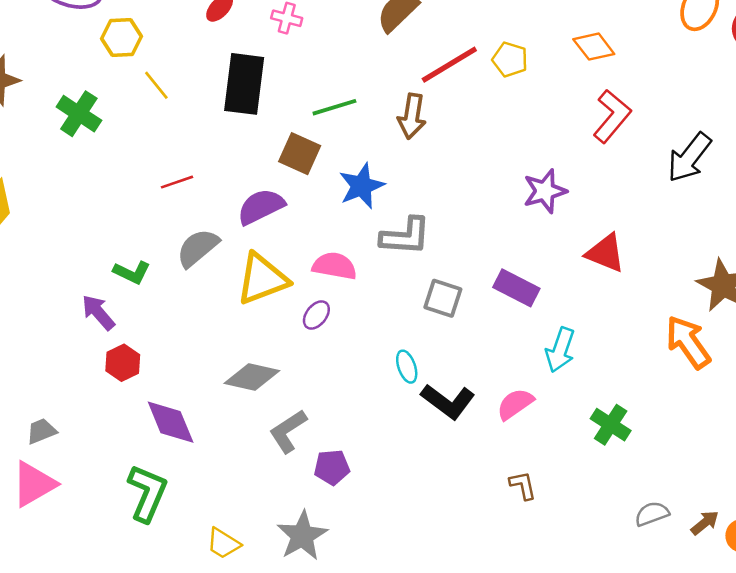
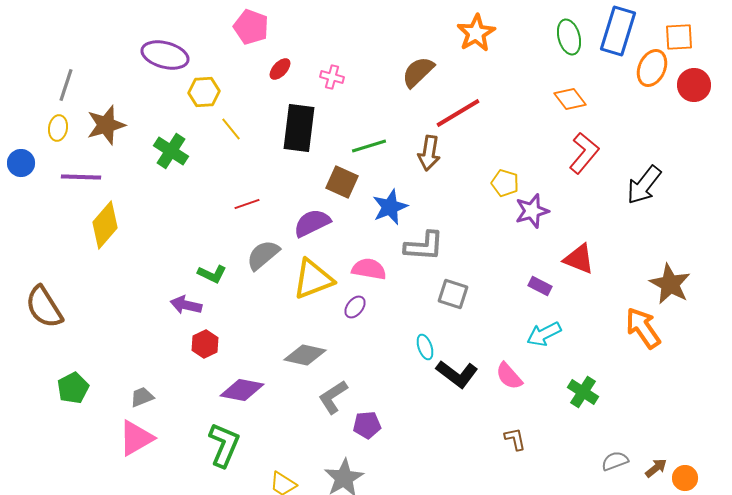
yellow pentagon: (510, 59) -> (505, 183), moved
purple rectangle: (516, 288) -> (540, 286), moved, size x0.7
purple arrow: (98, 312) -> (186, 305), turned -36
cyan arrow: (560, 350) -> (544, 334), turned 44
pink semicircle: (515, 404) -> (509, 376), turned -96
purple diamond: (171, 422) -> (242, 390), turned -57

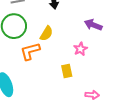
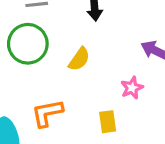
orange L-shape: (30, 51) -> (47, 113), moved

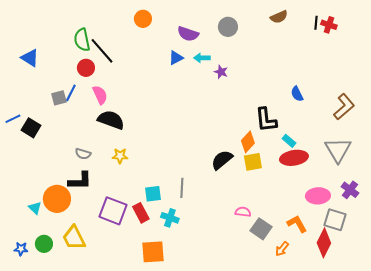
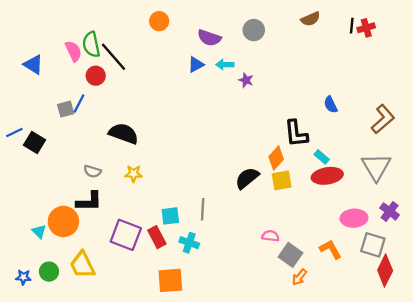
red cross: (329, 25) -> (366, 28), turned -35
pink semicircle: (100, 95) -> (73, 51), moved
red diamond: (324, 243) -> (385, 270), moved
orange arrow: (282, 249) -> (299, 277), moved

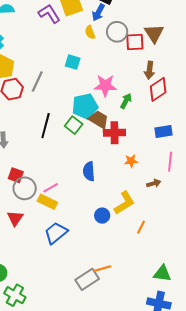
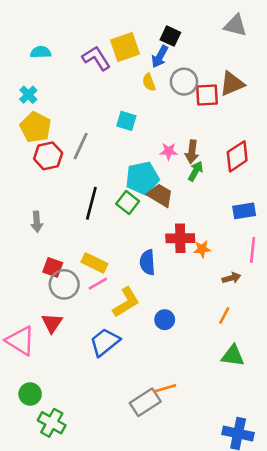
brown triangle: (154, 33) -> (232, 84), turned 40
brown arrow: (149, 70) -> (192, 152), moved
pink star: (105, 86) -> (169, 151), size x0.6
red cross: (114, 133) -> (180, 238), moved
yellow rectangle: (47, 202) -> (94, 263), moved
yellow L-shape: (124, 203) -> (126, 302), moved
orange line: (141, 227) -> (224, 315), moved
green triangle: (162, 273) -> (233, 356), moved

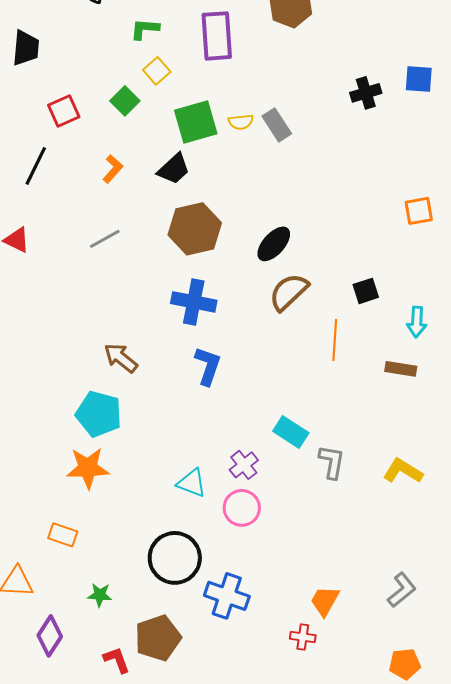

(Your goal):
Write out all of the records above. Keep them exact and leave out the pictures.

(Worked solution):
yellow pentagon: (510, 59) -> (505, 183), moved
purple rectangle: (516, 288) -> (540, 286), moved, size x0.7
purple arrow: (98, 312) -> (186, 305), turned -36
cyan arrow: (560, 350) -> (544, 334), turned 44
pink semicircle: (515, 404) -> (509, 376), turned -96
purple diamond: (171, 422) -> (242, 390), turned -57

orange L-shape: (30, 51) -> (47, 113), moved

red cross: (329, 25) -> (366, 28), turned -35
pink semicircle: (100, 95) -> (73, 51), moved
red diamond: (324, 243) -> (385, 270), moved
orange arrow: (282, 249) -> (299, 277), moved

brown triangle: (154, 33) -> (232, 84), turned 40
brown arrow: (149, 70) -> (192, 152), moved
pink star: (105, 86) -> (169, 151), size x0.6
red cross: (114, 133) -> (180, 238), moved
yellow rectangle: (47, 202) -> (94, 263), moved
yellow L-shape: (124, 203) -> (126, 302), moved
orange line: (141, 227) -> (224, 315), moved
green triangle: (162, 273) -> (233, 356), moved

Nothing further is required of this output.